PROBLEM STATEMENT =
Repeat exactly, and only, the lines below starting at the line that contains "D1: schottky SS14" and ending at the line that contains "VR1: 500 (GND, OUT, wiper", inclusive of both.

DATA EXCERPTS =

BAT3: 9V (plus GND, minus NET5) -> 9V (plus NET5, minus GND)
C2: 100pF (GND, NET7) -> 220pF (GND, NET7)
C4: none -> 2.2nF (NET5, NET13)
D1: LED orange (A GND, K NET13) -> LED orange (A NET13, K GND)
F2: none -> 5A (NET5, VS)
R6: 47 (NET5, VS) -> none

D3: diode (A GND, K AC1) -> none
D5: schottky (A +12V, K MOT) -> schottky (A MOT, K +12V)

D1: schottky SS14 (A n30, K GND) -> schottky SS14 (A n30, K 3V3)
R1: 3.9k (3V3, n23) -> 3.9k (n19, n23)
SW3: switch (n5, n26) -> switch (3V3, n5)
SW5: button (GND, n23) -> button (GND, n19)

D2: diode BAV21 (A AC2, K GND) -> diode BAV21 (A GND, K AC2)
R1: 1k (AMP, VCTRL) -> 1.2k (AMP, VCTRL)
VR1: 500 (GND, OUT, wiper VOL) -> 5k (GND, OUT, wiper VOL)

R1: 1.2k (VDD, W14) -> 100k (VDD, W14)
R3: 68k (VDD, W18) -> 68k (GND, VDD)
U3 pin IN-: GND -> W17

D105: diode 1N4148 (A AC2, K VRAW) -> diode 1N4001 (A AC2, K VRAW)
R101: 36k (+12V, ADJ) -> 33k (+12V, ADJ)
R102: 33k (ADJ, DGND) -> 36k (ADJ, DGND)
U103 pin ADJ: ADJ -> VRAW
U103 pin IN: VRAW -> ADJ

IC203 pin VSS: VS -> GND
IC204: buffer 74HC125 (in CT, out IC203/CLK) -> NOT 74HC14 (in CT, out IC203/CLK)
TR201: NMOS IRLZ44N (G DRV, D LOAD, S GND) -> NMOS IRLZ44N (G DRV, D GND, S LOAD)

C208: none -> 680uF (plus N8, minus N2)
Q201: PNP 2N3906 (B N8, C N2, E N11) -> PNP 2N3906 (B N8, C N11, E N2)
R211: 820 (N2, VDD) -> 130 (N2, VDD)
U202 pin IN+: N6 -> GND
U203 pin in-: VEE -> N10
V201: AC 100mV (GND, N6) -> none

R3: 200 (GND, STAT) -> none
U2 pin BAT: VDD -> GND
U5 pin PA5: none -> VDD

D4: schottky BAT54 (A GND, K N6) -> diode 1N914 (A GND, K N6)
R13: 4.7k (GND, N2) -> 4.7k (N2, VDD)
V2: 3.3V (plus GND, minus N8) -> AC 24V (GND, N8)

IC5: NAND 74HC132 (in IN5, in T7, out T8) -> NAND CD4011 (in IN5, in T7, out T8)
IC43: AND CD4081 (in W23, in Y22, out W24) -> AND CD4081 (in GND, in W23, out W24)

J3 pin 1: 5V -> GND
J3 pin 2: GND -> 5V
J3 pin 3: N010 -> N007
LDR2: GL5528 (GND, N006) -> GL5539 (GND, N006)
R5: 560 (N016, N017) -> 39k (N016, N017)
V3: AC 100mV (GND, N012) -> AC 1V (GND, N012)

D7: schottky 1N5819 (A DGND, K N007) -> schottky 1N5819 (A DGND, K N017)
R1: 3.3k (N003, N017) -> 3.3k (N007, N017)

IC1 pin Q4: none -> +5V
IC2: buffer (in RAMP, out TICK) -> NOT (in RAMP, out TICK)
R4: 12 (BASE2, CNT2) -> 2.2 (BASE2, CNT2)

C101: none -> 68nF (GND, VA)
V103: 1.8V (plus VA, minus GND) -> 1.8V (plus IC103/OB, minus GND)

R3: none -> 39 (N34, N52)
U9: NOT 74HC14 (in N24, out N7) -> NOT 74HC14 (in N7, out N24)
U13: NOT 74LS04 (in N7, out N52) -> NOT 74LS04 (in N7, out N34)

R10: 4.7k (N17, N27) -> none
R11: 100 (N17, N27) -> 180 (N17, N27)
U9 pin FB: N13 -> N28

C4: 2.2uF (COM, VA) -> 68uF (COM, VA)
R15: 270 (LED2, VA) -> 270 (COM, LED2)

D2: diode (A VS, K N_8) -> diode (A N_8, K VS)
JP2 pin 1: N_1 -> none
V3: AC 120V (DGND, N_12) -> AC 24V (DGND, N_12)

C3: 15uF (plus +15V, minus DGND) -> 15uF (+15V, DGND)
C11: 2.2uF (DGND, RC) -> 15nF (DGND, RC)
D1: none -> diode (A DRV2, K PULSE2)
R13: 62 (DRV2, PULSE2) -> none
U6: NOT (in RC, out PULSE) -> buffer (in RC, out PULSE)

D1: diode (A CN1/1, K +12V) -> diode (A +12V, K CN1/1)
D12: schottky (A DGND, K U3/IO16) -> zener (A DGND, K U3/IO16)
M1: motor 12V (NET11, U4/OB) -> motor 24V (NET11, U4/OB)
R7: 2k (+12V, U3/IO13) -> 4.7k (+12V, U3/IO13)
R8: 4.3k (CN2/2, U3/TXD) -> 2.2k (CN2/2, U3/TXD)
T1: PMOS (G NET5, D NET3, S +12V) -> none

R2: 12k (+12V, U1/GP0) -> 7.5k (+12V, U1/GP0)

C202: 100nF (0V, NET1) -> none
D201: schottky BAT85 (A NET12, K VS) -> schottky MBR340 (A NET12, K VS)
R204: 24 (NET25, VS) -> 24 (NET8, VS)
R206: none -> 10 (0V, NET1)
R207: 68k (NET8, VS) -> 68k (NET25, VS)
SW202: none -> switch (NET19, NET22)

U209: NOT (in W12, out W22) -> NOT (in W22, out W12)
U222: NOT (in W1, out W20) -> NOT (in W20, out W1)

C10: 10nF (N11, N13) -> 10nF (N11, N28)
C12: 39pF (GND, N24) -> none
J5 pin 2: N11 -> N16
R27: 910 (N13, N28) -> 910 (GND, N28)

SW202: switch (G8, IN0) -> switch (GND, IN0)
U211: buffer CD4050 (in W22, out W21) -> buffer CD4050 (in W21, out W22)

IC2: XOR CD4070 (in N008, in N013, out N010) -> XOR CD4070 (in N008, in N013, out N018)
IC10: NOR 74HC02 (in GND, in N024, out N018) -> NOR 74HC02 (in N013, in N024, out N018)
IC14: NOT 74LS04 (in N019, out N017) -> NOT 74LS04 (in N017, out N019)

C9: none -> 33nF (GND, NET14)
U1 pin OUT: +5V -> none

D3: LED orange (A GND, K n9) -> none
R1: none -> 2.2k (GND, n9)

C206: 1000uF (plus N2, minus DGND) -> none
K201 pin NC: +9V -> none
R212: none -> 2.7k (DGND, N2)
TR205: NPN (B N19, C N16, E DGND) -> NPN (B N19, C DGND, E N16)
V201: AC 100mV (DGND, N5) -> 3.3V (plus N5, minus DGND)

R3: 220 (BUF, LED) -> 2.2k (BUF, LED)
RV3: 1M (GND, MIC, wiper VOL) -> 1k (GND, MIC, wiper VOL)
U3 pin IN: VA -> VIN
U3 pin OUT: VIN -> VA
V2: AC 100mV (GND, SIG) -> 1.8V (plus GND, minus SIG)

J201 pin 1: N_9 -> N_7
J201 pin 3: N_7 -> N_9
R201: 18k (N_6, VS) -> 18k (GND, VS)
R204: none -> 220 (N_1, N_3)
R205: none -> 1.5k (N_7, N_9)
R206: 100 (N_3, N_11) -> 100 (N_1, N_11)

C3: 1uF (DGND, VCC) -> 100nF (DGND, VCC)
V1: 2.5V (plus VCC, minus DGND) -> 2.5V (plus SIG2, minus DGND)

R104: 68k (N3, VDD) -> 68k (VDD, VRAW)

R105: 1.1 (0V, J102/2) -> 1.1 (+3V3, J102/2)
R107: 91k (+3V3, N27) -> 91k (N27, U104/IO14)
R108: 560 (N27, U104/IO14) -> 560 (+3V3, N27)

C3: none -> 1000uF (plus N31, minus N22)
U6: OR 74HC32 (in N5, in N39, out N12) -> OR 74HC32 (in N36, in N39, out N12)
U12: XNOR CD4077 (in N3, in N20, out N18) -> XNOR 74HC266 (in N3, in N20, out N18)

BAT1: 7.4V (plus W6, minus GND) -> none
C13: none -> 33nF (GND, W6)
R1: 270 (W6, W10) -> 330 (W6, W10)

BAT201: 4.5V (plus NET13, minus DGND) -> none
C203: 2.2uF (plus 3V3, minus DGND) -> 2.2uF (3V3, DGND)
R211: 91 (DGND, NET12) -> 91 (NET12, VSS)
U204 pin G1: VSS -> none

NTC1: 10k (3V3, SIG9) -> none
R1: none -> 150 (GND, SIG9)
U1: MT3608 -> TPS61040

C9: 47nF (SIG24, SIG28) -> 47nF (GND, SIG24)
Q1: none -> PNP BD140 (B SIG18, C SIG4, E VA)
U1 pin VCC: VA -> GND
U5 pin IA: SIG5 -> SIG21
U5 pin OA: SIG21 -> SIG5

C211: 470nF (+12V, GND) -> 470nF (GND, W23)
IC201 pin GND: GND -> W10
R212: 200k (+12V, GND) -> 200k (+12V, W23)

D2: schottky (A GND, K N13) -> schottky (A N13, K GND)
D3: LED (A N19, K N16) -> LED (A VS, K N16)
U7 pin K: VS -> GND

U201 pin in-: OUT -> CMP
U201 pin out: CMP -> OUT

SOLUTION TO THE PROBLEM =
D1: schottky SS14 (A n30, K GND) -> schottky SS14 (A n30, K 3V3)
R1: 3.9k (3V3, n23) -> 3.9k (n19, n23)
SW3: switch (n5, n26) -> switch (3V3, n5)
SW5: button (GND, n23) -> button (GND, n19)

D2: diode BAV21 (A AC2, K GND) -> diode BAV21 (A GND, K AC2)
R1: 1k (AMP, VCTRL) -> 1.2k (AMP, VCTRL)
VR1: 500 (GND, OUT, wiper VOL) -> 5k (GND, OUT, wiper VOL)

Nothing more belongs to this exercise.